[Object state change records]
____________

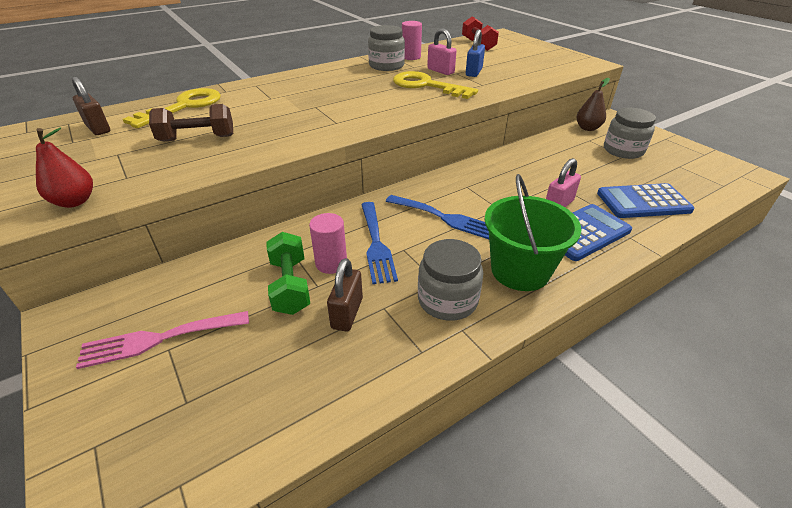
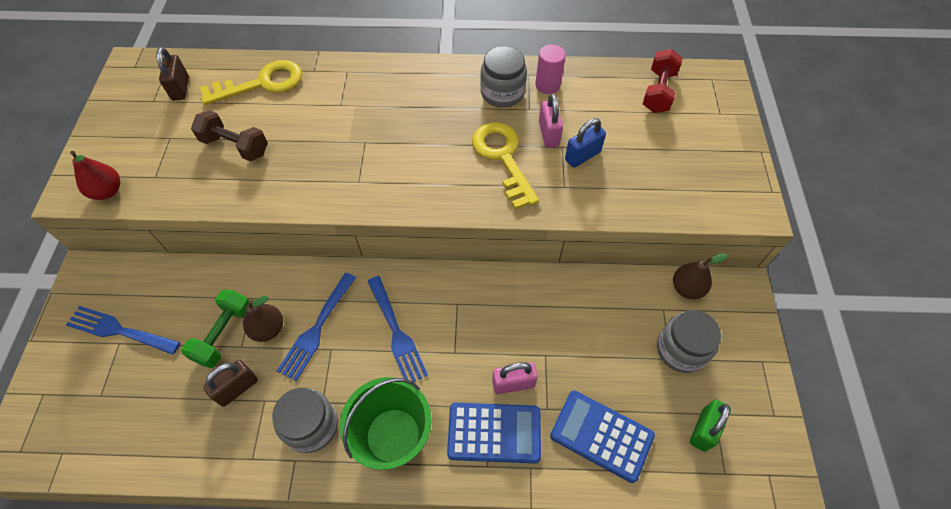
camera: 35 degrees right, 20 degrees up
(158, 339) = (119, 330): pink fork -> blue fork
(331, 263) = (268, 329): pink cylinder -> brown pear
(685, 174) = (703, 429): none -> green padlock

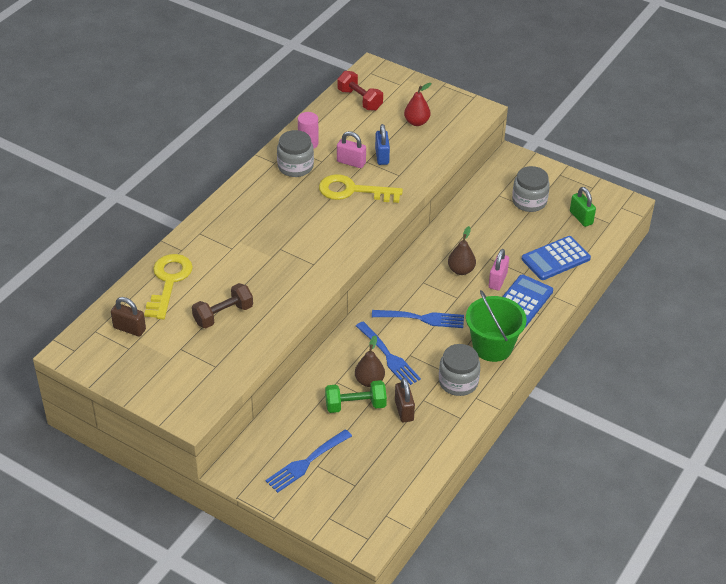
camera: 60 degrees left, 15 degrees down
(108, 191) = (207, 395): red pear -> red pear (416, 122)
(224, 334) = (355, 405): green dumbbell -> green dumbbell turned 60 degrees counterclockwise
(687, 288) = (492, 178): brown pear -> brown pear (461, 270)

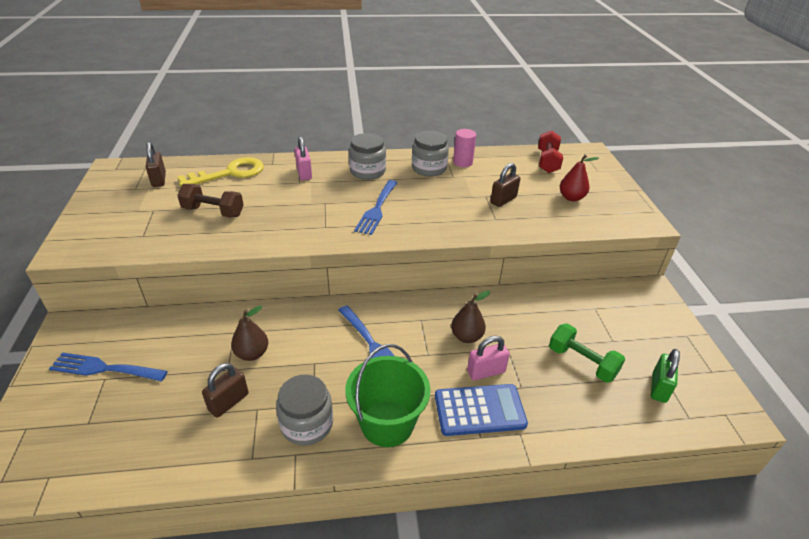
camera: 50 degrees right, 5 degrees down
(351, 162) = (472, 189): pink padlock -> pink padlock (304, 173)
(352, 191) = (441, 205): yellow key -> none
(355, 405) = (210, 361): green dumbbell -> green dumbbell (582, 362)
(382, 156) = (503, 200): blue padlock -> brown padlock
(389, 356) = (298, 349): blue fork -> blue fork (377, 209)
(529, 201) = (619, 333): grey jar -> grey jar (367, 171)
(556, 259) = (574, 402): blue calculator -> none

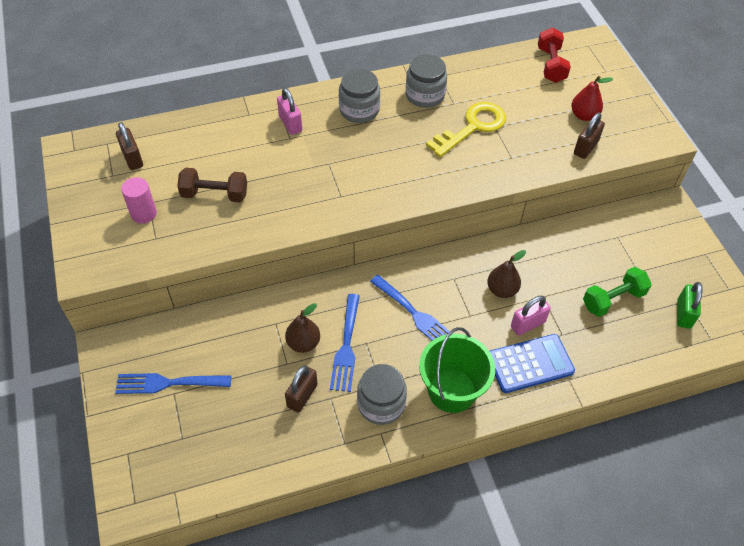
camera: 10 degrees left, 15 degrees up
(230, 173) = (207, 136): yellow key -> yellow key (473, 127)
(377, 209) = (386, 163): blue fork -> blue fork (346, 346)
(462, 162) = (459, 80): pink cylinder -> pink cylinder (144, 214)
(503, 200) = (514, 130): brown padlock -> brown padlock (586, 148)
(582, 362) = (613, 299): green dumbbell -> green dumbbell turned 60 degrees counterclockwise

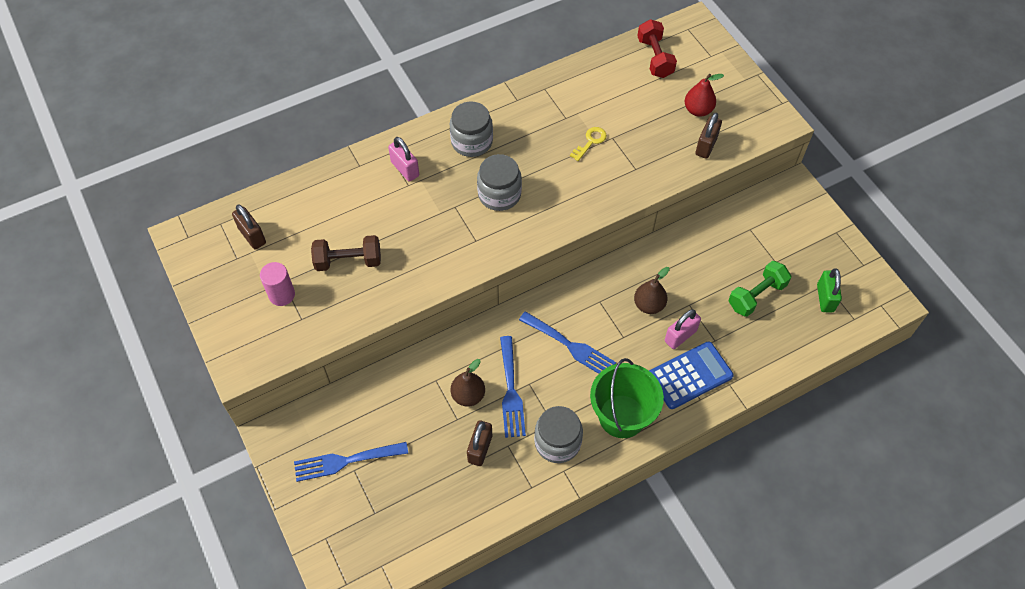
camera: 10 degrees left, 5 degrees up
(425, 95) = (535, 113): grey jar -> grey jar (499, 194)
(473, 127) = (590, 142): yellow key -> yellow key, size x0.50

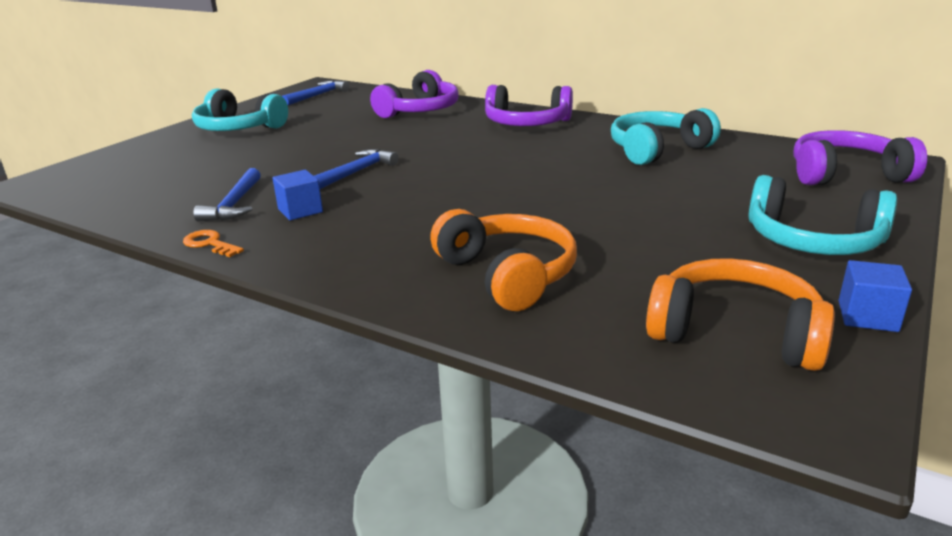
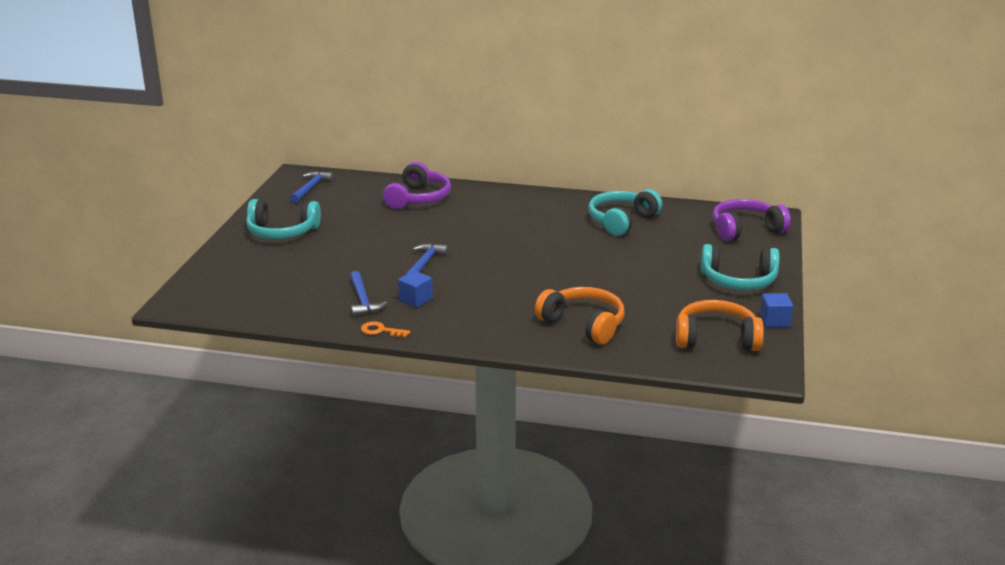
camera: 20 degrees left, 0 degrees up
(526, 124) = (514, 204): purple headphones -> none

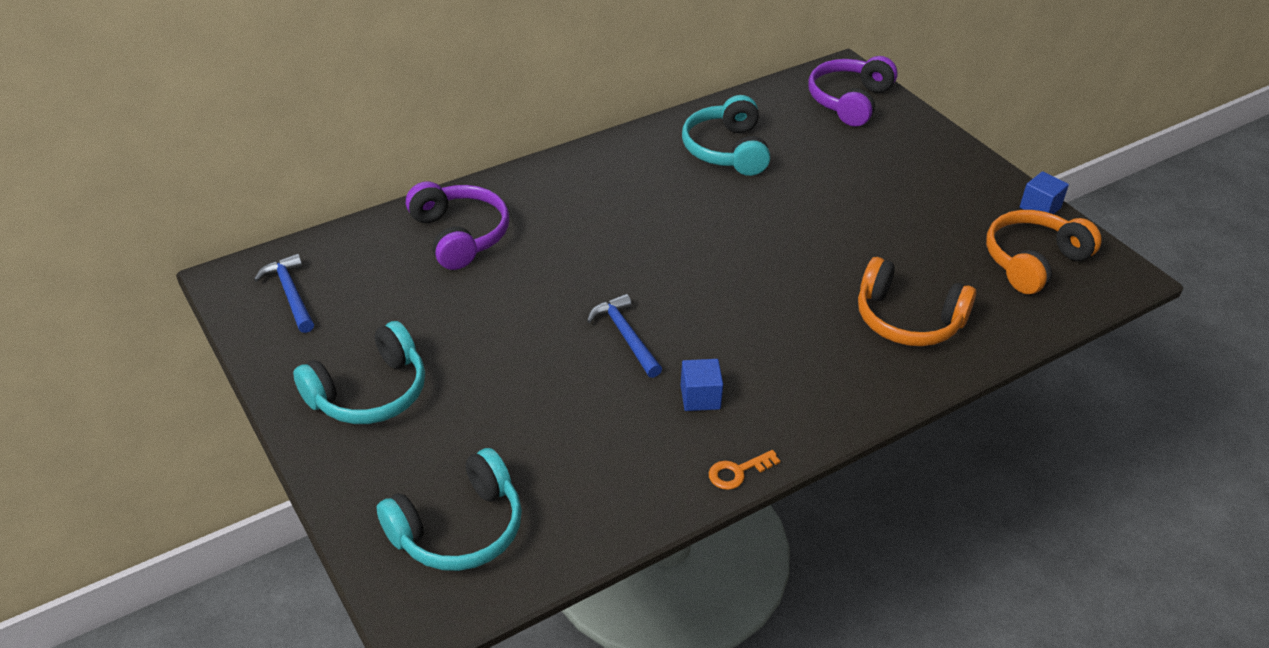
camera: 45 degrees left, 15 degrees up
(363, 300) = (646, 439): blue hammer -> none
(583, 324) = (907, 320): orange headphones -> orange headphones turned 150 degrees counterclockwise
(738, 280) = (940, 173): turquoise headphones -> turquoise headphones (459, 529)

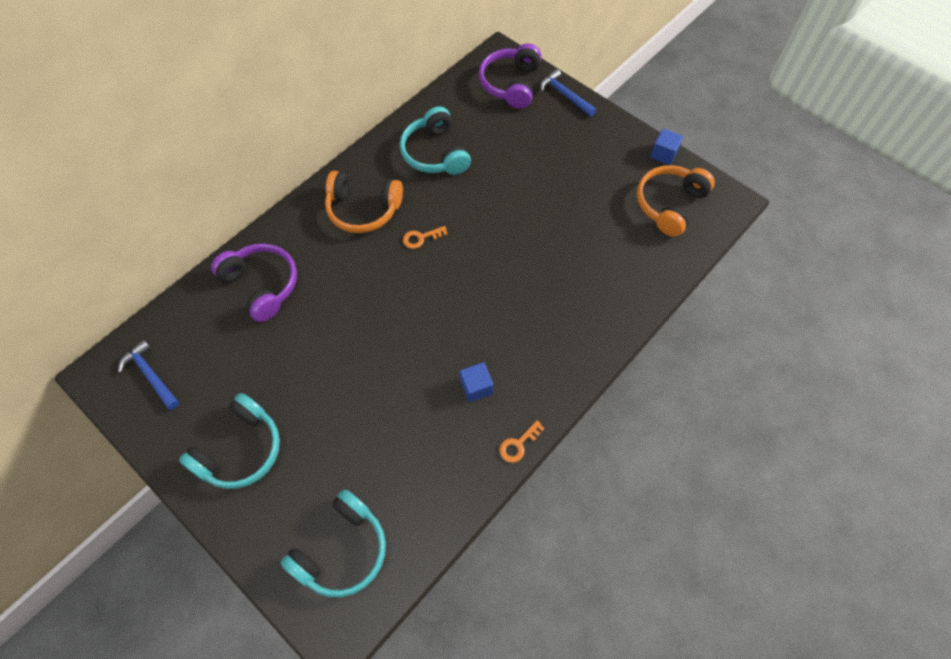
camera: 15 degrees left, 20 degrees up
(625, 336) = (410, 347): blue hammer -> blue hammer (565, 95)
(679, 229) = (421, 238): none -> orange key
(907, 320) = (598, 279): orange headphones -> orange headphones (363, 209)

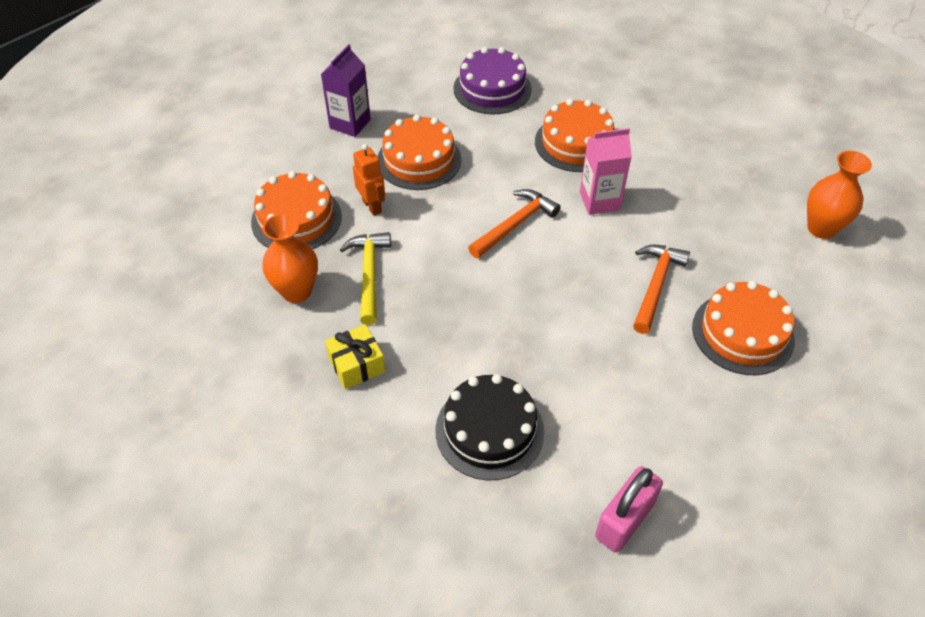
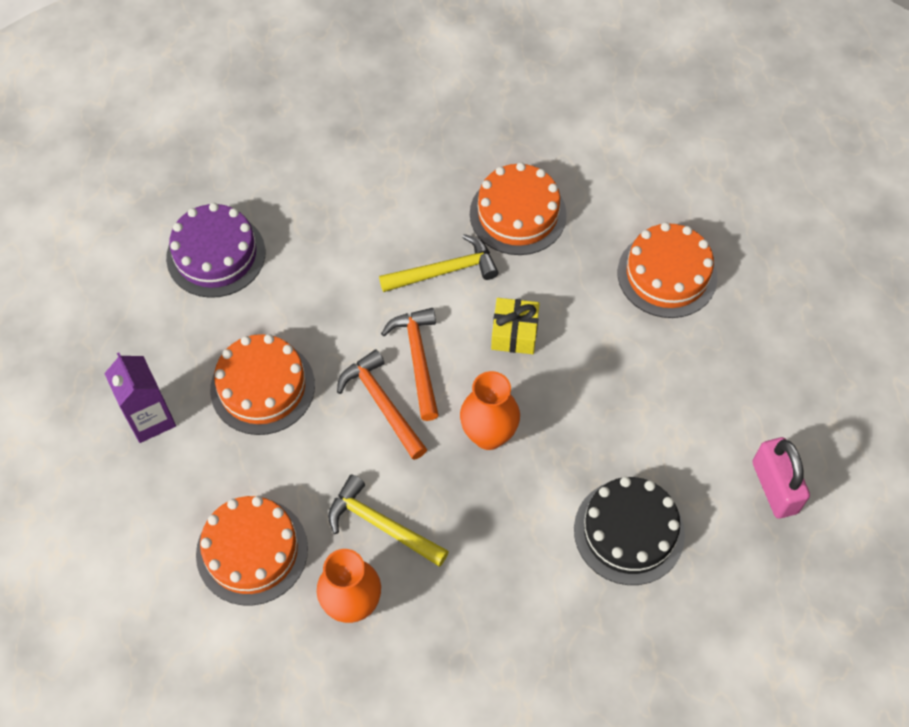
camera: 55 degrees left, 10 degrees up
(356, 365) = (483, 599): yellow gift -> yellow gift (514, 333)
(372, 206) = (292, 469): orange robot -> none
(576, 143) = (356, 237): orange cake -> orange cake (518, 214)
(599, 201) = (445, 271): pink carton -> yellow hammer
(656, 285) = (573, 299): orange hammer -> orange hammer (382, 403)
(821, 228) = (606, 134): orange vase -> orange vase (488, 435)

____________

### [Your goal]
Copy every line above exactly, leaving no picture in the copy.

### [Exercise solution]
camera: 35 degrees right, 20 degrees up
(158, 339) = (119, 330): pink fork -> blue fork
(331, 263) = (268, 329): pink cylinder -> brown pear
(685, 174) = (703, 429): none -> green padlock

camera: 60 degrees left, 15 degrees down
(108, 191) = (207, 395): red pear -> red pear (416, 122)
(224, 334) = (355, 405): green dumbbell -> green dumbbell turned 60 degrees counterclockwise
(687, 288) = (492, 178): brown pear -> brown pear (461, 270)

camera: 50 degrees right, 5 degrees down
(351, 162) = (472, 189): pink padlock -> pink padlock (304, 173)
(352, 191) = (441, 205): yellow key -> none
(355, 405) = (210, 361): green dumbbell -> green dumbbell (582, 362)
(382, 156) = (503, 200): blue padlock -> brown padlock
(389, 356) = (298, 349): blue fork -> blue fork (377, 209)
(529, 201) = (619, 333): grey jar -> grey jar (367, 171)
(556, 259) = (574, 402): blue calculator -> none

camera: 10 degrees left, 15 degrees up
(230, 173) = (207, 136): yellow key -> yellow key (473, 127)
(377, 209) = (386, 163): blue fork -> blue fork (346, 346)
(462, 162) = (459, 80): pink cylinder -> pink cylinder (144, 214)
(503, 200) = (514, 130): brown padlock -> brown padlock (586, 148)
(582, 362) = (613, 299): green dumbbell -> green dumbbell turned 60 degrees counterclockwise

camera: 10 degrees left, 5 degrees up
(425, 95) = (535, 113): grey jar -> grey jar (499, 194)
(473, 127) = (590, 142): yellow key -> yellow key, size x0.50

camera: 20 degrees left, 0 degrees up
(526, 124) = (514, 204): purple headphones -> none

camera: 45 degrees left, 15 degrees up
(363, 300) = (646, 439): blue hammer -> none
(583, 324) = (907, 320): orange headphones -> orange headphones turned 150 degrees counterclockwise
(738, 280) = (940, 173): turquoise headphones -> turquoise headphones (459, 529)

camera: 15 degrees left, 20 degrees up
(625, 336) = (410, 347): blue hammer -> blue hammer (565, 95)
(679, 229) = (421, 238): none -> orange key
(907, 320) = (598, 279): orange headphones -> orange headphones (363, 209)

camera: 55 degrees left, 10 degrees up
(356, 365) = (483, 599): yellow gift -> yellow gift (514, 333)
(372, 206) = (292, 469): orange robot -> none
(576, 143) = (356, 237): orange cake -> orange cake (518, 214)
(599, 201) = (445, 271): pink carton -> yellow hammer
(656, 285) = (573, 299): orange hammer -> orange hammer (382, 403)
(821, 228) = (606, 134): orange vase -> orange vase (488, 435)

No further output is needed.